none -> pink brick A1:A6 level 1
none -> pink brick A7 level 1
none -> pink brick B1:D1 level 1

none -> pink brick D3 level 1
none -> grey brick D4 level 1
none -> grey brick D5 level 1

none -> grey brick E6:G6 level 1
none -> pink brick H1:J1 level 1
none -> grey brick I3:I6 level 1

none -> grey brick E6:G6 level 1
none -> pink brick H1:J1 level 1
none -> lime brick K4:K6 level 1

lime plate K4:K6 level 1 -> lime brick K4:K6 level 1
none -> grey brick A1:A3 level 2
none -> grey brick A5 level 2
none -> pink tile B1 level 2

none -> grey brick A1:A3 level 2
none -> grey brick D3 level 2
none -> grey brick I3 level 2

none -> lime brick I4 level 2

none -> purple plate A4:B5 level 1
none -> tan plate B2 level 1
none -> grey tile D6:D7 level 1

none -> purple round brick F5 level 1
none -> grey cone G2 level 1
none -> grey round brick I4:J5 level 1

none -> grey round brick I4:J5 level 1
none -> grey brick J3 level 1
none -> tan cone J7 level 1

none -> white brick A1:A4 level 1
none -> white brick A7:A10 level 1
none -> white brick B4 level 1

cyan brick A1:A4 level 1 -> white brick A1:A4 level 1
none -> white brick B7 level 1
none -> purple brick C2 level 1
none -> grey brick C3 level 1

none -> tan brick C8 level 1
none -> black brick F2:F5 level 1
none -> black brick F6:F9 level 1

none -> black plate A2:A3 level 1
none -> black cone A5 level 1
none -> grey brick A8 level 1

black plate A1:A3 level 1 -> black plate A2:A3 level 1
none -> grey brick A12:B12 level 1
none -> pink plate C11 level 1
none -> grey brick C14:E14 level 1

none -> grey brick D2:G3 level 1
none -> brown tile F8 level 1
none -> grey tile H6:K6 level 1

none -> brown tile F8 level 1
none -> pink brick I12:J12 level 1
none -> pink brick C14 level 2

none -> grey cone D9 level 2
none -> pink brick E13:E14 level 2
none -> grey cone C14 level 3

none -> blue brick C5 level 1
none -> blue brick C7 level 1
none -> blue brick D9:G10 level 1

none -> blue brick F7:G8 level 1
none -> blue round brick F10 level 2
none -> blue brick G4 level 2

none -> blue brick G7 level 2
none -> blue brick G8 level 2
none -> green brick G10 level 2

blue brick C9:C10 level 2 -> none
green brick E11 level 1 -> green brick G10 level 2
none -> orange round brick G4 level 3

Task statement>
Find how many lines in the data above include the string "blue", and give that number alone.

Completed task>
9